## begin Input data
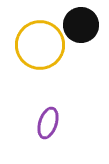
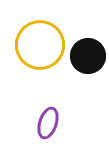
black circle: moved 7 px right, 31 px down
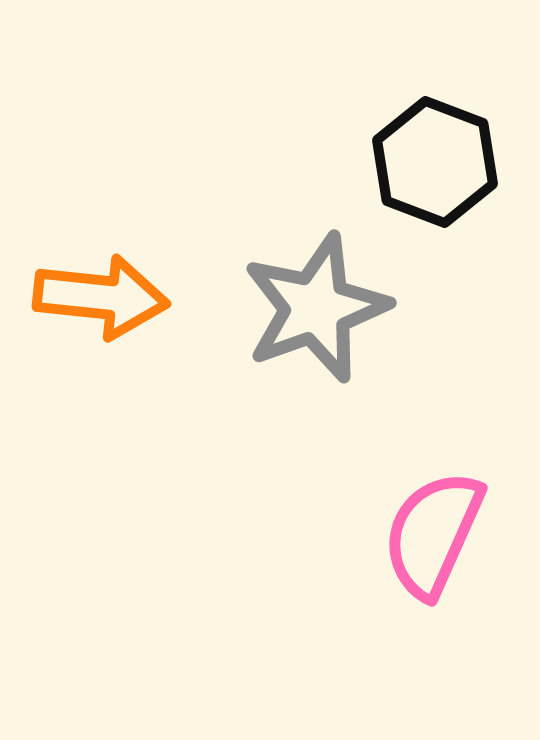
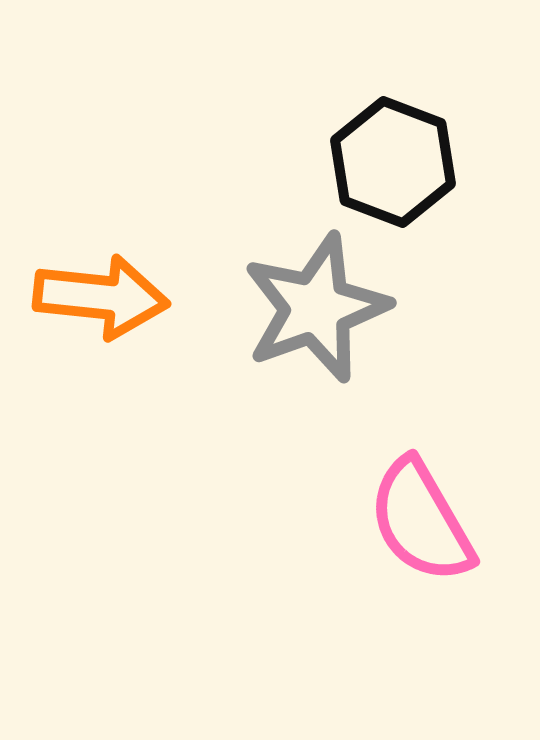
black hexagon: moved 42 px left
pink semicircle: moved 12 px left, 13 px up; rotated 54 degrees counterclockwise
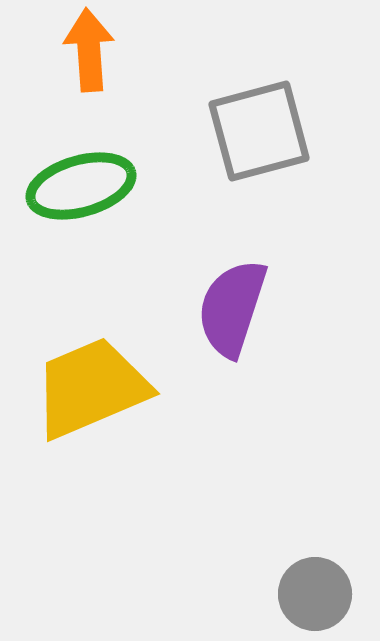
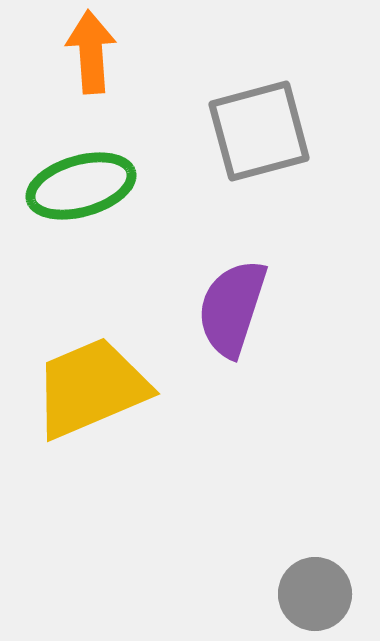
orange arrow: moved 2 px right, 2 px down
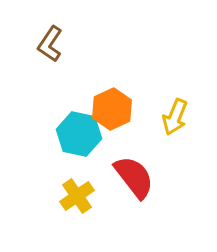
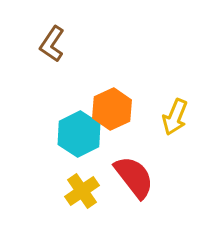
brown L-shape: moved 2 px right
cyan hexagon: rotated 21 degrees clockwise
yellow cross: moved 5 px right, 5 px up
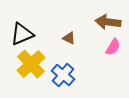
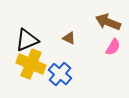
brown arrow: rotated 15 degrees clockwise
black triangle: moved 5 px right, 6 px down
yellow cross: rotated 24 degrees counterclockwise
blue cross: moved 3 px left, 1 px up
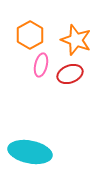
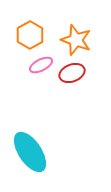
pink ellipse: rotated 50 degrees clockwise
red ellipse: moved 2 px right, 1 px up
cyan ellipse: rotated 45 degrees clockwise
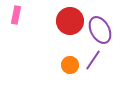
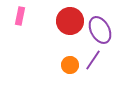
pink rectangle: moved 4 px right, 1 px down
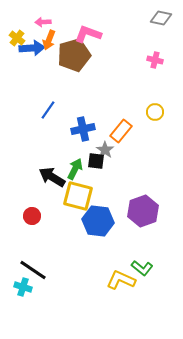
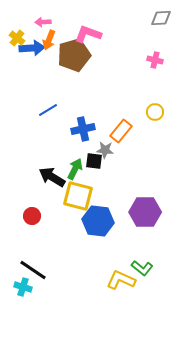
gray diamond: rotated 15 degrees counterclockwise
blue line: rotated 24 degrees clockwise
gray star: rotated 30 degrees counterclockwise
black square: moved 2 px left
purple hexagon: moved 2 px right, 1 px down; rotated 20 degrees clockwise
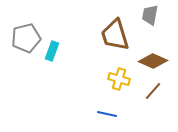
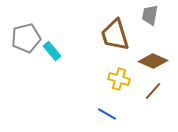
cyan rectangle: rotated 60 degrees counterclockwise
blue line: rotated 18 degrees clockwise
## end Input data
## begin Input data
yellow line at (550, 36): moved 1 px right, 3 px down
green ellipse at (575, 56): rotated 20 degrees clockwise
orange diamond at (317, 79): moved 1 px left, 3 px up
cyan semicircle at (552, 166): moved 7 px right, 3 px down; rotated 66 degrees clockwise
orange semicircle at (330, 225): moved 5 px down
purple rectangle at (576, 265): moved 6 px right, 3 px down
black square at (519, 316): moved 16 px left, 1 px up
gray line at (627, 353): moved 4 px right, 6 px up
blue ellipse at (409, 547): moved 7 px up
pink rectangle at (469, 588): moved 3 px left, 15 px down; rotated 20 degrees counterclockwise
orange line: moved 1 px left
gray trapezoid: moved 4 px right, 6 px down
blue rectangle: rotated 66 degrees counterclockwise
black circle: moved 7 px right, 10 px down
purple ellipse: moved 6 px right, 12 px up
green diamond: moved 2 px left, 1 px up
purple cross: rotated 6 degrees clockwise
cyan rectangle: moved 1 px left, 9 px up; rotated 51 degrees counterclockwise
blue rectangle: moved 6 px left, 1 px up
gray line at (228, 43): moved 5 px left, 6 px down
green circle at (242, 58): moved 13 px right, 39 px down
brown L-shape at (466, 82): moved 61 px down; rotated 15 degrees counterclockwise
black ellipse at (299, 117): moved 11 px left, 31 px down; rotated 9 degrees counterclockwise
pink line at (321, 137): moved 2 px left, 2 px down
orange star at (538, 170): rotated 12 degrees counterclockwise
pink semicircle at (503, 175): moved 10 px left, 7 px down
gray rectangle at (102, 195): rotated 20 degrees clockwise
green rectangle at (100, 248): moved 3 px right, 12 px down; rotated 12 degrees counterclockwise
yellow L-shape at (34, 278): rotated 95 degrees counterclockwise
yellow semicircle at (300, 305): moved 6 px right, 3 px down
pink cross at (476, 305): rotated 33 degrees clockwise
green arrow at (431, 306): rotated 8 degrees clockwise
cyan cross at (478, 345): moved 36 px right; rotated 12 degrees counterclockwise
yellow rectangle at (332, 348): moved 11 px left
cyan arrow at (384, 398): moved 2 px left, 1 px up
## end Input data
### Job
Please copy out the items above word for word, beginning at the line that has "brown L-shape: moved 2 px right" and stopping after the line that has "blue line: rotated 18 degrees clockwise". Leave the pictures out of your answer.

### Output of the task
brown L-shape: moved 2 px right
cyan hexagon: rotated 21 degrees clockwise
yellow cross: moved 5 px right, 5 px up
brown arrow: rotated 15 degrees clockwise
black triangle: moved 5 px right, 6 px down
yellow cross: rotated 24 degrees counterclockwise
blue cross: moved 3 px left, 1 px up
pink ellipse: rotated 50 degrees clockwise
red ellipse: moved 2 px right, 1 px up
cyan ellipse: rotated 45 degrees clockwise
pink rectangle: moved 4 px right, 1 px down
gray diamond: rotated 15 degrees counterclockwise
blue line: rotated 24 degrees clockwise
gray star: rotated 30 degrees counterclockwise
black square: moved 2 px left
purple hexagon: moved 2 px right, 1 px down; rotated 20 degrees clockwise
cyan rectangle: rotated 60 degrees counterclockwise
blue line: rotated 18 degrees clockwise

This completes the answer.